### WORK ORDER
Below are some entries. Repeat exactly the lines from the one with "pink brick D16" through the one with "none -> green round brick E5:F6 level 1", and only those.

[Items from a data source]
┄┄┄┄┄┄┄┄┄┄
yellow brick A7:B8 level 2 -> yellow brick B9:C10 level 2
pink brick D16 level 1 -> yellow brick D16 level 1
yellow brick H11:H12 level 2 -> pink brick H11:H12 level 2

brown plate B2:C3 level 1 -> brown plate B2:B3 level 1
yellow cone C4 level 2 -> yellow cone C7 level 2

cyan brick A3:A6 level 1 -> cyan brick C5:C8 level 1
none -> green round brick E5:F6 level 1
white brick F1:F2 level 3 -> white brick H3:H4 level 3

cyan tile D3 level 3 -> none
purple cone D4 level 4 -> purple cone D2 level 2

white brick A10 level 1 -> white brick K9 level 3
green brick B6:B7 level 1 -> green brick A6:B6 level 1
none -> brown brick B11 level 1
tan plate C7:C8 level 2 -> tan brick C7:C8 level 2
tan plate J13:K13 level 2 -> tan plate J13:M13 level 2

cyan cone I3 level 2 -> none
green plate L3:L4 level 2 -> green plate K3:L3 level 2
┄┄┄┄┄┄┄┄┄┄
### SOLUTION TO THIS TASK
pink brick D16 level 1 -> yellow brick D16 level 1
yellow brick H11:H12 level 2 -> pink brick H11:H12 level 2

brown plate B2:C3 level 1 -> brown plate B2:B3 level 1
yellow cone C4 level 2 -> yellow cone C7 level 2

cyan brick A3:A6 level 1 -> cyan brick C5:C8 level 1
none -> green round brick E5:F6 level 1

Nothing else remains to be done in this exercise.